=== ACTION ITEM ===
For every record, give an exact copy that has no pictures in it.

-- DATASET ENTRIES follows --

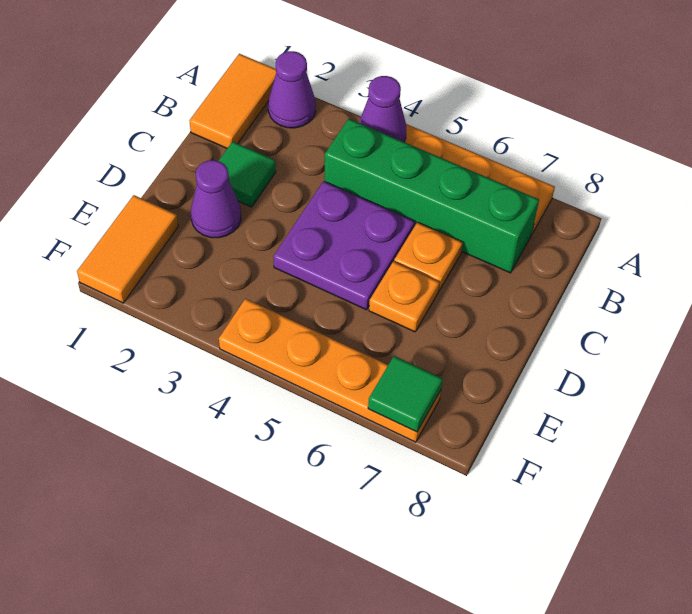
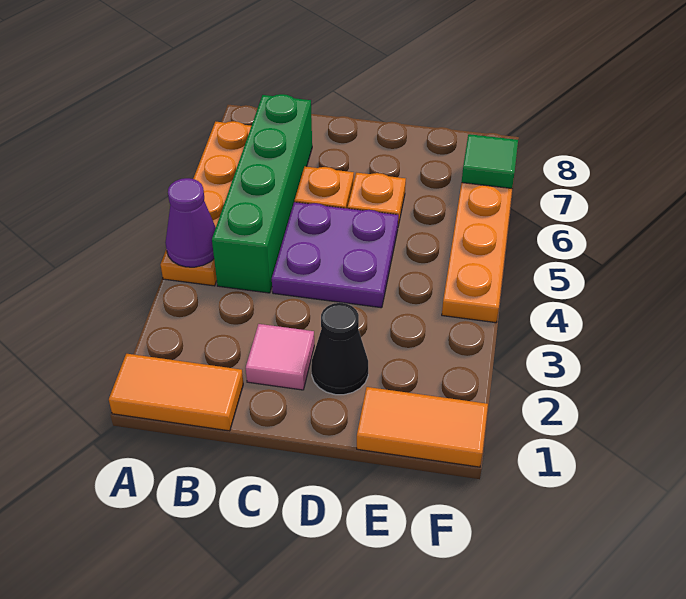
purple cone A2 level 1 -> none
green tile C2 level 1 -> pink tile C2 level 1
purple cone D2 level 1 -> black cone D2 level 1

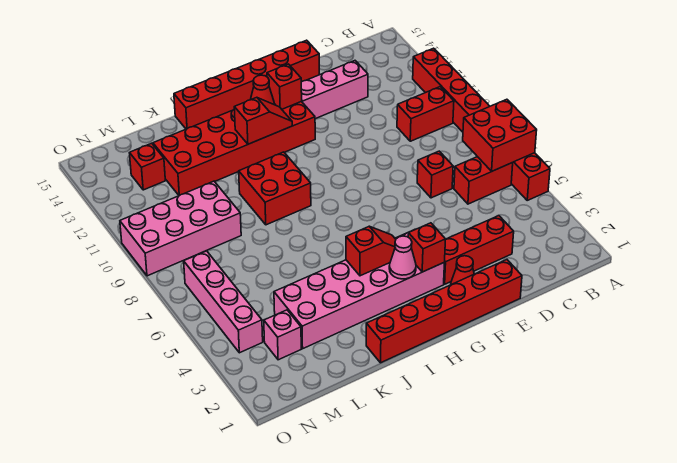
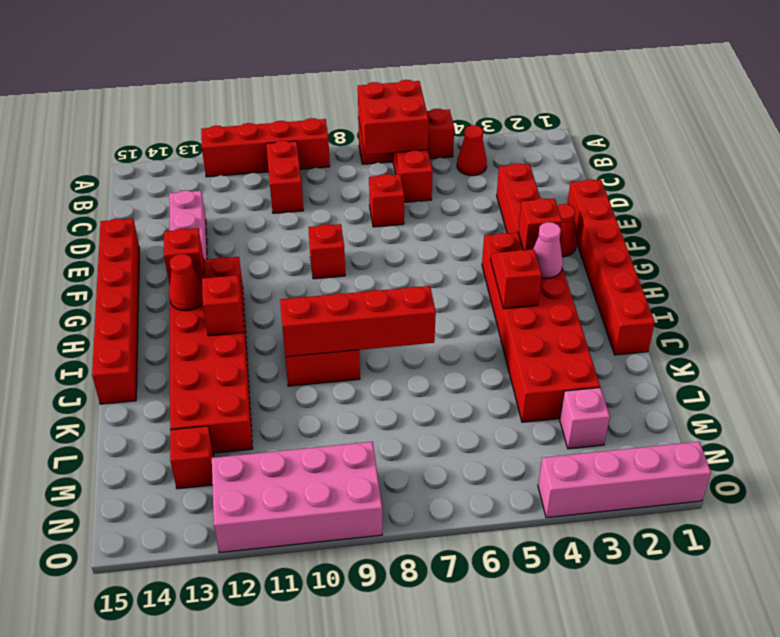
none -> red cone B4 level 1
none -> red brick F9 level 1
pink brick G3:L4 level 1 -> red brick G3:L4 level 1
none -> red brick J7:J10 level 2
pink brick L9:O10 level 1 -> pink brick N9:O12 level 1
pink brick N4:N7 level 1 -> pink brick O1:O4 level 1

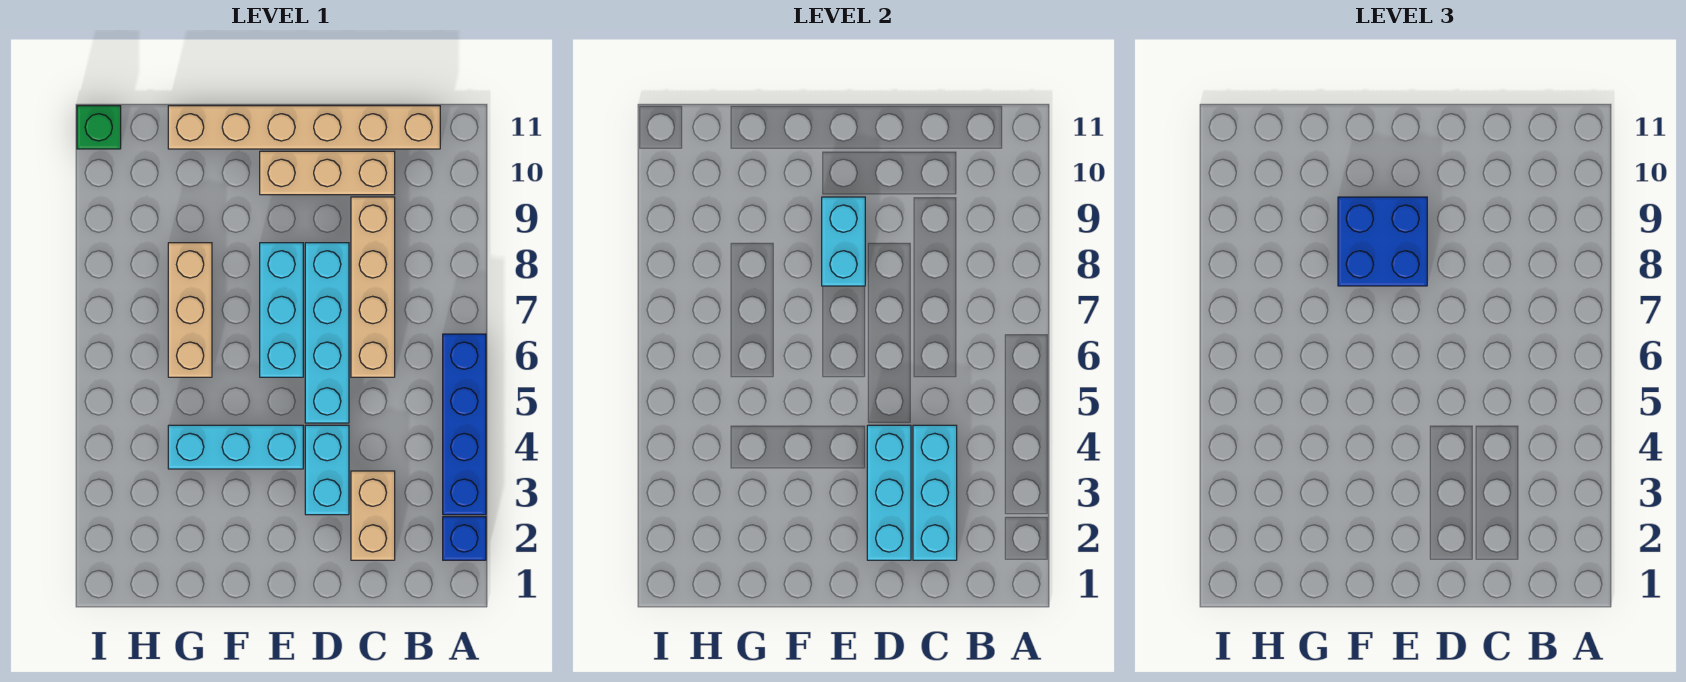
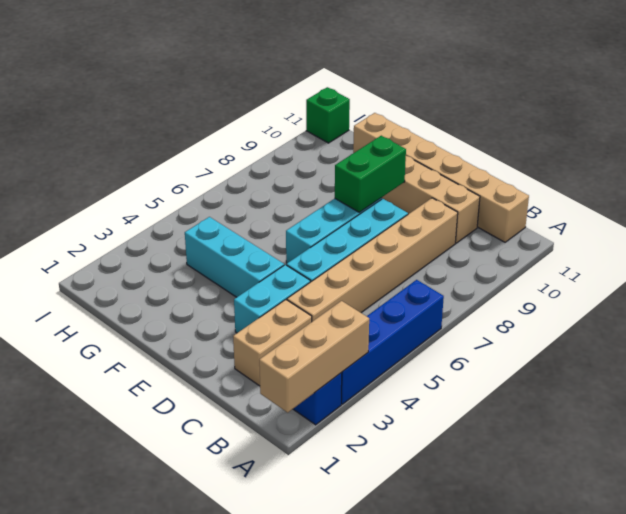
cyan brick C2:C4 level 2 -> none
tan brick C6:C9 level 1 -> tan brick C4:C9 level 1
cyan brick D2:D4 level 2 -> none
cyan brick E8:E9 level 2 -> green brick E8:E9 level 2
blue brick E8:F9 level 3 -> none
tan brick G6:G8 level 1 -> tan brick A1:A3 level 2

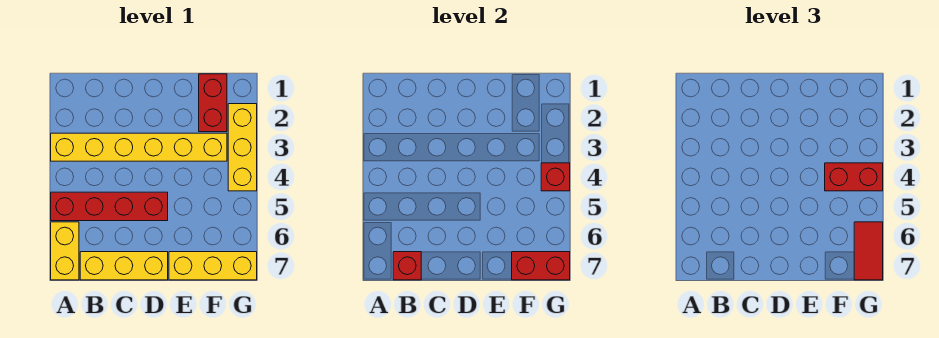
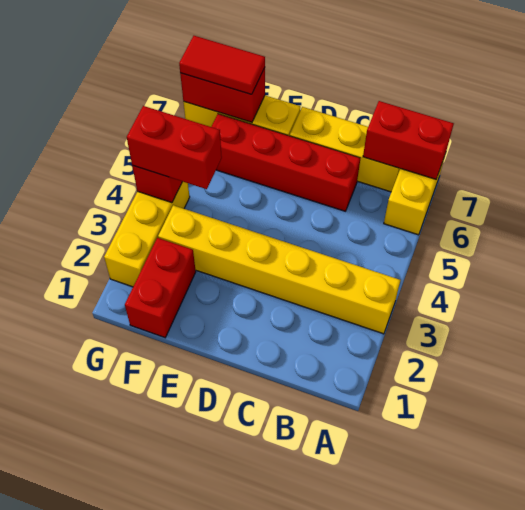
red brick A5:D5 level 1 -> red brick C6:F6 level 1
red brick B7 level 2 -> red brick A7:B7 level 2
red tile G6:G7 level 3 -> red tile F7:G7 level 3

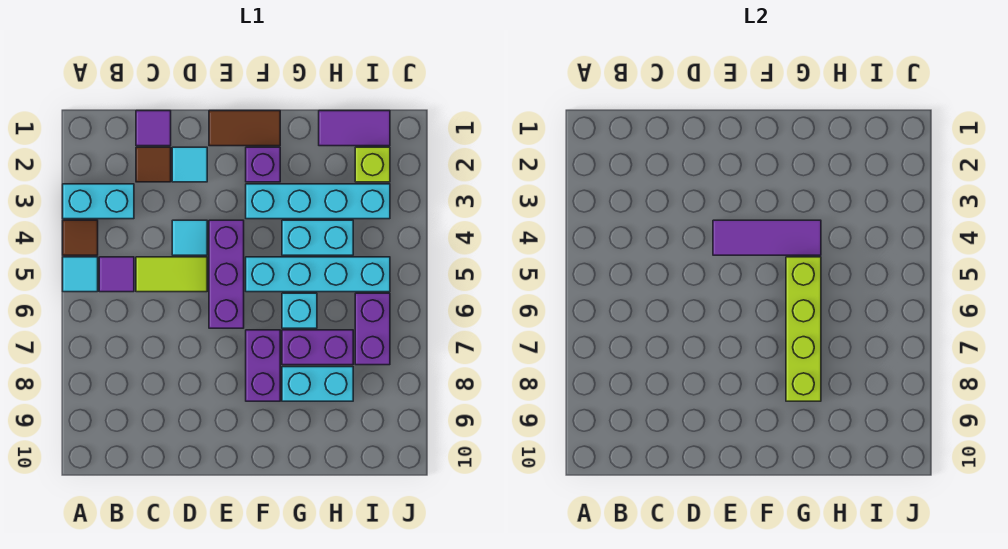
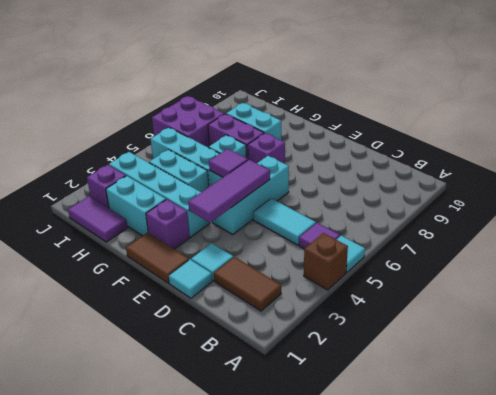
cyan brick A3:B3 level 1 -> cyan brick G2:H2 level 1
brown tile A4 level 1 -> brown brick A4 level 1
purple tile C1 level 1 -> purple tile F5 level 2
brown tile C2 level 1 -> brown tile B2:C2 level 1
lime tile C5:D5 level 1 -> cyan tile C5:D5 level 1
cyan tile D4 level 1 -> cyan tile D1 level 1
purple brick E4:E6 level 1 -> cyan brick E4:E6 level 1
purple tile E4:G4 level 2 -> purple tile E3:E5 level 2
purple brick F7:F8 level 1 -> purple brick F7 level 1
lime brick G5:G8 level 2 -> none
lime brick I2 level 1 -> purple brick I2 level 1
purple brick I6:I7 level 1 -> purple brick I6:J7 level 1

-- DATASET ENTRIES concluded --

=== RESPONSE TO THIS EXERCISE ===
purple cone A2 level 1 -> none
green tile C2 level 1 -> pink tile C2 level 1
purple cone D2 level 1 -> black cone D2 level 1

none -> red cone B4 level 1
none -> red brick F9 level 1
pink brick G3:L4 level 1 -> red brick G3:L4 level 1
none -> red brick J7:J10 level 2
pink brick L9:O10 level 1 -> pink brick N9:O12 level 1
pink brick N4:N7 level 1 -> pink brick O1:O4 level 1

cyan brick C2:C4 level 2 -> none
tan brick C6:C9 level 1 -> tan brick C4:C9 level 1
cyan brick D2:D4 level 2 -> none
cyan brick E8:E9 level 2 -> green brick E8:E9 level 2
blue brick E8:F9 level 3 -> none
tan brick G6:G8 level 1 -> tan brick A1:A3 level 2

red brick A5:D5 level 1 -> red brick C6:F6 level 1
red brick B7 level 2 -> red brick A7:B7 level 2
red tile G6:G7 level 3 -> red tile F7:G7 level 3

cyan brick A3:B3 level 1 -> cyan brick G2:H2 level 1
brown tile A4 level 1 -> brown brick A4 level 1
purple tile C1 level 1 -> purple tile F5 level 2
brown tile C2 level 1 -> brown tile B2:C2 level 1
lime tile C5:D5 level 1 -> cyan tile C5:D5 level 1
cyan tile D4 level 1 -> cyan tile D1 level 1
purple brick E4:E6 level 1 -> cyan brick E4:E6 level 1
purple tile E4:G4 level 2 -> purple tile E3:E5 level 2
purple brick F7:F8 level 1 -> purple brick F7 level 1
lime brick G5:G8 level 2 -> none
lime brick I2 level 1 -> purple brick I2 level 1
purple brick I6:I7 level 1 -> purple brick I6:J7 level 1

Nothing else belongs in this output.